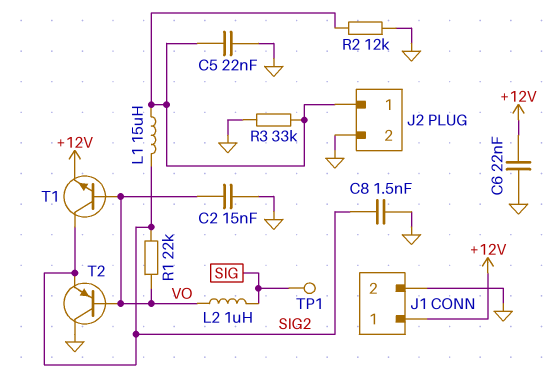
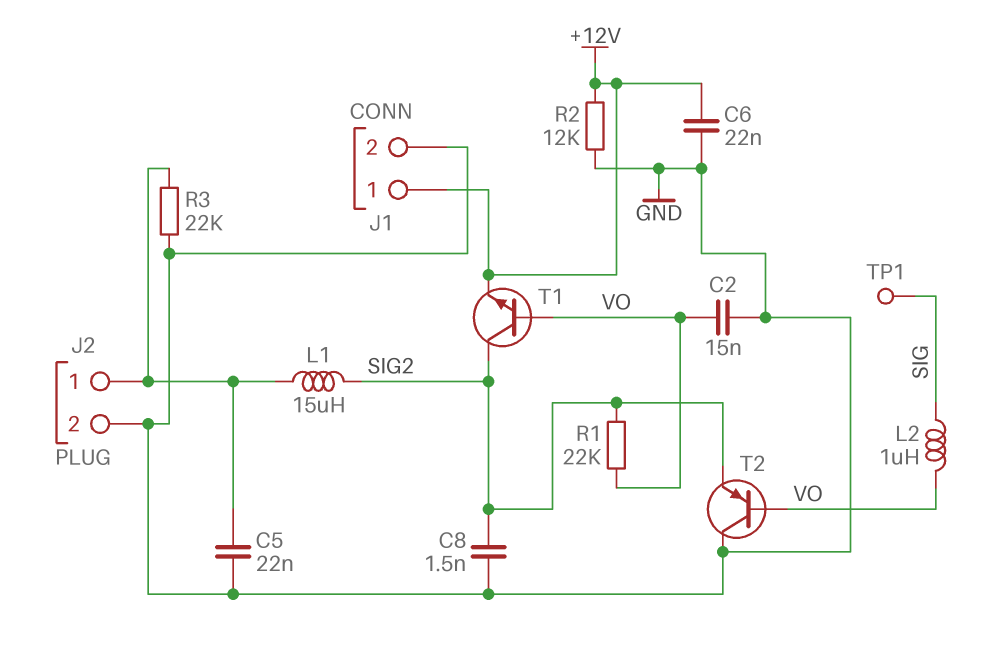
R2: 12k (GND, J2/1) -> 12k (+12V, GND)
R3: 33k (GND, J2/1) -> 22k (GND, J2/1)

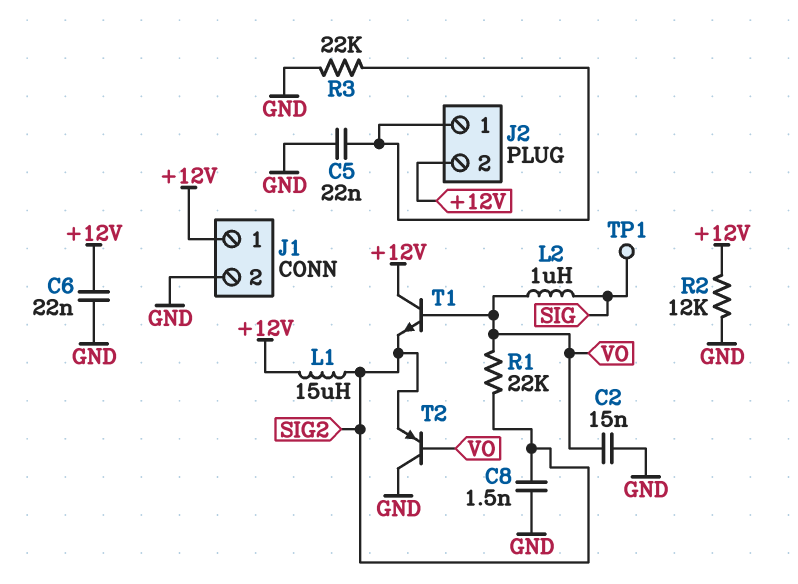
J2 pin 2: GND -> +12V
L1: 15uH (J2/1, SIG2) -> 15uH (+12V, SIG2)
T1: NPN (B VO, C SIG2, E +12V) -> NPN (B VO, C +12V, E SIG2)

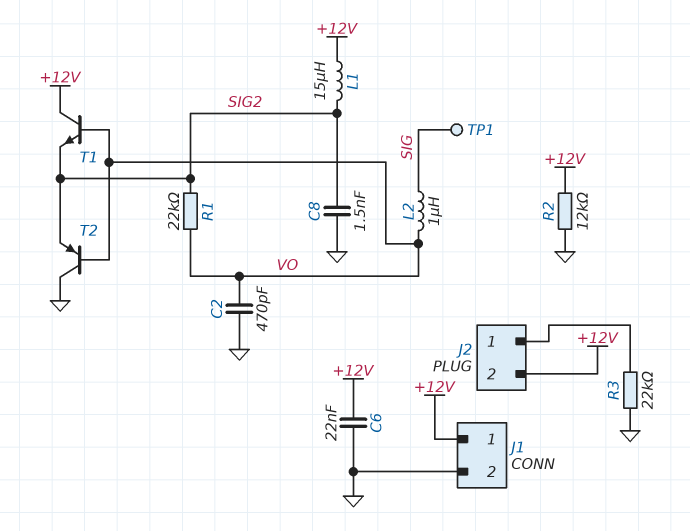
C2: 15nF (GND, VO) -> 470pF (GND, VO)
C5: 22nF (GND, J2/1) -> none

## EXERCISE AIM
Print the listing exactly, minus its pictures.

## SOLUTION TO THE EXERCISE
R2: 12k (GND, J2/1) -> 12k (+12V, GND)
R3: 33k (GND, J2/1) -> 22k (GND, J2/1)

J2 pin 2: GND -> +12V
L1: 15uH (J2/1, SIG2) -> 15uH (+12V, SIG2)
T1: NPN (B VO, C SIG2, E +12V) -> NPN (B VO, C +12V, E SIG2)

C2: 15nF (GND, VO) -> 470pF (GND, VO)
C5: 22nF (GND, J2/1) -> none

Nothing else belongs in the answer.